_TASK TO COMPLETE_
Transcribe each entry below exactly. Pictures do not go in the copy.

_Detected change data_
——————————
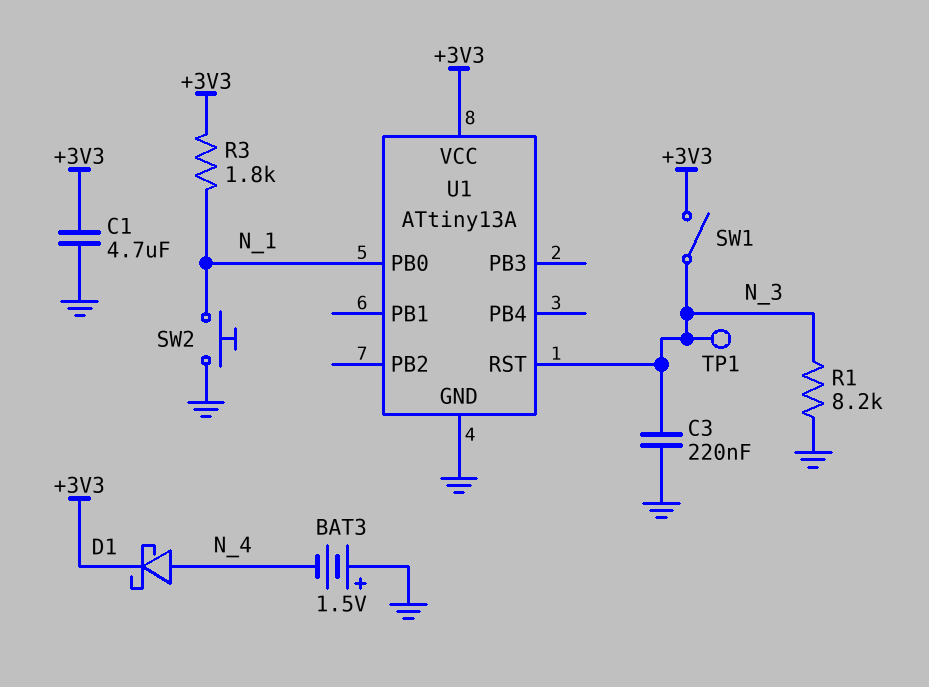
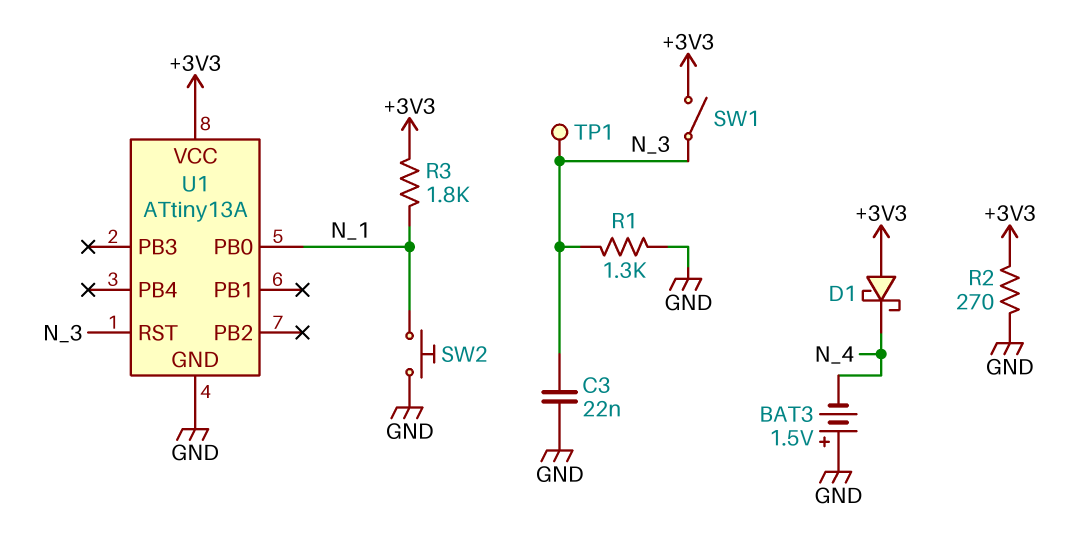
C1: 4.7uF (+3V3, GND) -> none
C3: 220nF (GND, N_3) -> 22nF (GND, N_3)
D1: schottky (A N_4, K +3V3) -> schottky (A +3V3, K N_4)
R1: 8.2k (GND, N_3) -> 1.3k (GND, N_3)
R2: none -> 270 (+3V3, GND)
——————————
_RESULT OF THIS EXERCISE_
C1: 4.7uF (+3V3, GND) -> none
C3: 220nF (GND, N_3) -> 22nF (GND, N_3)
D1: schottky (A N_4, K +3V3) -> schottky (A +3V3, K N_4)
R1: 8.2k (GND, N_3) -> 1.3k (GND, N_3)
R2: none -> 270 (+3V3, GND)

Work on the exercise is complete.